Line by line, repeat the material below without any deviation.
+ + + + +
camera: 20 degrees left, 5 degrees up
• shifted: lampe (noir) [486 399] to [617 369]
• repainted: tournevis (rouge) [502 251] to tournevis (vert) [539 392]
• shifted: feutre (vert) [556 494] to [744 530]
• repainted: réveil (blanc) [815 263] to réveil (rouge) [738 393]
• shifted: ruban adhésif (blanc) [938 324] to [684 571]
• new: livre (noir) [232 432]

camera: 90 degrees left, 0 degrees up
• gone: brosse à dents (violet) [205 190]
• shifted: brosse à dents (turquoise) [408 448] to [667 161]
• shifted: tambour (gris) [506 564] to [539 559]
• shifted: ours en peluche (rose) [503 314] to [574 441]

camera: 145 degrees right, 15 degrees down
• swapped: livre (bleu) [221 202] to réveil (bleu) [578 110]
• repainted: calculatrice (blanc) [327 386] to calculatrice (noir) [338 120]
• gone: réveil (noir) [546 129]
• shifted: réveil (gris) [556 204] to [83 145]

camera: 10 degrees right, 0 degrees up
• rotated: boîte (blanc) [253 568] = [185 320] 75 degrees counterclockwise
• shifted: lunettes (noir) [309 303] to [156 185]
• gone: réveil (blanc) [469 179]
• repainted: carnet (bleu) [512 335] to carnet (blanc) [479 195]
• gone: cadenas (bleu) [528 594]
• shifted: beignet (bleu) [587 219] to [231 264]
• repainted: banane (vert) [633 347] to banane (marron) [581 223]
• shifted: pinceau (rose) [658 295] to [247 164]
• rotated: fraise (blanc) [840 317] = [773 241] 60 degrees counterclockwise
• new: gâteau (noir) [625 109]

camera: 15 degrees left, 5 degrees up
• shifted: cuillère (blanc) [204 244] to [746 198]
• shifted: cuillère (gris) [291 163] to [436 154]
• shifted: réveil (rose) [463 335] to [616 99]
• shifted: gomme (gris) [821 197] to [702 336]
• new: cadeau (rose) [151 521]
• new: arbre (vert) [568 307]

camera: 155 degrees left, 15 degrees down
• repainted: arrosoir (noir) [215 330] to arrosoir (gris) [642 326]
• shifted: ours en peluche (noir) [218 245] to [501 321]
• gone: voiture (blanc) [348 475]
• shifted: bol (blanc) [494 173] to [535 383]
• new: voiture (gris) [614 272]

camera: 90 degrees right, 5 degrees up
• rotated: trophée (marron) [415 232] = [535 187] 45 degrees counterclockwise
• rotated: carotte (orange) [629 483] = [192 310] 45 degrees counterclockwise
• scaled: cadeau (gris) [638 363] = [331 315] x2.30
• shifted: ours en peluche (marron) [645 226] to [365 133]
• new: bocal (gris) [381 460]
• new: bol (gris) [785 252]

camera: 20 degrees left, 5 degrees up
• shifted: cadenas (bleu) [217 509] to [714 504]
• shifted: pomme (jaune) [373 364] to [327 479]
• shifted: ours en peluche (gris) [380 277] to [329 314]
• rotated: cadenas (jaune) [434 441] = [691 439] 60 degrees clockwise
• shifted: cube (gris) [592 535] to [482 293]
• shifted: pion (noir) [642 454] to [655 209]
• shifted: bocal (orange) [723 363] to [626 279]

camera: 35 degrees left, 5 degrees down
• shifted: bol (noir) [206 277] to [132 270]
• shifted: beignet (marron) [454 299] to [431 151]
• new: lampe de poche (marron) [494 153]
+ + + + +
YOUR SOLUTION:
camera: 20 degrees left, 5 degrees up
• shifted: lampe (noir) [486 399] to [617 369]
• repainted: tournevis (rouge) [502 251] to tournevis (vert) [539 392]
• shifted: feutre (vert) [556 494] to [744 530]
• repainted: réveil (blanc) [815 263] to réveil (rouge) [738 393]
• shifted: ruban adhésif (blanc) [938 324] to [684 571]
• new: livre (noir) [232 432]

camera: 90 degrees left, 0 degrees up
• gone: brosse à dents (violet) [205 190]
• shifted: brosse à dents (turquoise) [408 448] to [667 161]
• shifted: tambour (gris) [506 564] to [539 559]
• shifted: ours en peluche (rose) [503 314] to [574 441]

camera: 145 degrees right, 15 degrees down
• swapped: livre (bleu) [221 202] to réveil (bleu) [578 110]
• repainted: calculatrice (blanc) [327 386] to calculatrice (noir) [338 120]
• gone: réveil (noir) [546 129]
• shifted: réveil (gris) [556 204] to [83 145]

camera: 10 degrees right, 0 degrees up
• rotated: boîte (blanc) [253 568] = [185 320] 75 degrees counterclockwise
• shifted: lunettes (noir) [309 303] to [156 185]
• gone: réveil (blanc) [469 179]
• repainted: carnet (bleu) [512 335] to carnet (blanc) [479 195]
• gone: cadenas (bleu) [528 594]
• shifted: beignet (bleu) [587 219] to [231 264]
• repainted: banane (vert) [633 347] to banane (marron) [581 223]
• shifted: pinceau (rose) [658 295] to [247 164]
• rotated: fraise (blanc) [840 317] = [773 241] 60 degrees counterclockwise
• new: gâteau (noir) [625 109]

camera: 15 degrees left, 5 degrees up
• shifted: cuillère (blanc) [204 244] to [746 198]
• shifted: cuillère (gris) [291 163] to [436 154]
• shifted: réveil (rose) [463 335] to [616 99]
• shifted: gomme (gris) [821 197] to [702 336]
• new: cadeau (rose) [151 521]
• new: arbre (vert) [568 307]

camera: 155 degrees left, 15 degrees down
• repainted: arrosoir (noir) [215 330] to arrosoir (gris) [642 326]
• shifted: ours en peluche (noir) [218 245] to [501 321]
• gone: voiture (blanc) [348 475]
• shifted: bol (blanc) [494 173] to [535 383]
• new: voiture (gris) [614 272]

camera: 90 degrees right, 5 degrees up
• rotated: trophée (marron) [415 232] = [535 187] 45 degrees counterclockwise
• rotated: carotte (orange) [629 483] = [192 310] 45 degrees counterclockwise
• scaled: cadeau (gris) [638 363] = [331 315] x2.30
• shifted: ours en peluche (marron) [645 226] to [365 133]
• new: bocal (gris) [381 460]
• new: bol (gris) [785 252]

camera: 20 degrees left, 5 degrees up
• shifted: cadenas (bleu) [217 509] to [714 504]
• shifted: pomme (jaune) [373 364] to [327 479]
• shifted: ours en peluche (gris) [380 277] to [329 314]
• rotated: cadenas (jaune) [434 441] = [691 439] 60 degrees clockwise
• shifted: cube (gris) [592 535] to [482 293]
• shifted: pion (noir) [642 454] to [655 209]
• shifted: bocal (orange) [723 363] to [626 279]

camera: 35 degrees left, 5 degrees down
• shifted: bol (noir) [206 277] to [132 270]
• shifted: beignet (marron) [454 299] to [431 151]
• new: lampe de poche (marron) [494 153]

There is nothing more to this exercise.